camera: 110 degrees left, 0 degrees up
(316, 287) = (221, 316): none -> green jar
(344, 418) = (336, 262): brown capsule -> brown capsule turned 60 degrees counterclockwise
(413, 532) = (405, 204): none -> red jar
* * *
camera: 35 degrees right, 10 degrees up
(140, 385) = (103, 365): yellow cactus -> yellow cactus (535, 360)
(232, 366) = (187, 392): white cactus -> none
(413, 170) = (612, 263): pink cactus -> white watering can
---
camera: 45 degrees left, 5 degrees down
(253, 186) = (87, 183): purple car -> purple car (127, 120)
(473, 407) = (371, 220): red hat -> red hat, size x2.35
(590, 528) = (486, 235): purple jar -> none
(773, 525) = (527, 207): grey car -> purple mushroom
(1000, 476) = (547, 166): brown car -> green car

◆ **Assignment**
Within the listing above, extract exactly the lines from the line with "camera: 110 degrees left, 0 degrees up" to the line with "(413, 532) = (405, 204): none -> red jar", the two named lines included, and no others.

◆ **Problem solution**
camera: 110 degrees left, 0 degrees up
(316, 287) = (221, 316): none -> green jar
(344, 418) = (336, 262): brown capsule -> brown capsule turned 60 degrees counterclockwise
(413, 532) = (405, 204): none -> red jar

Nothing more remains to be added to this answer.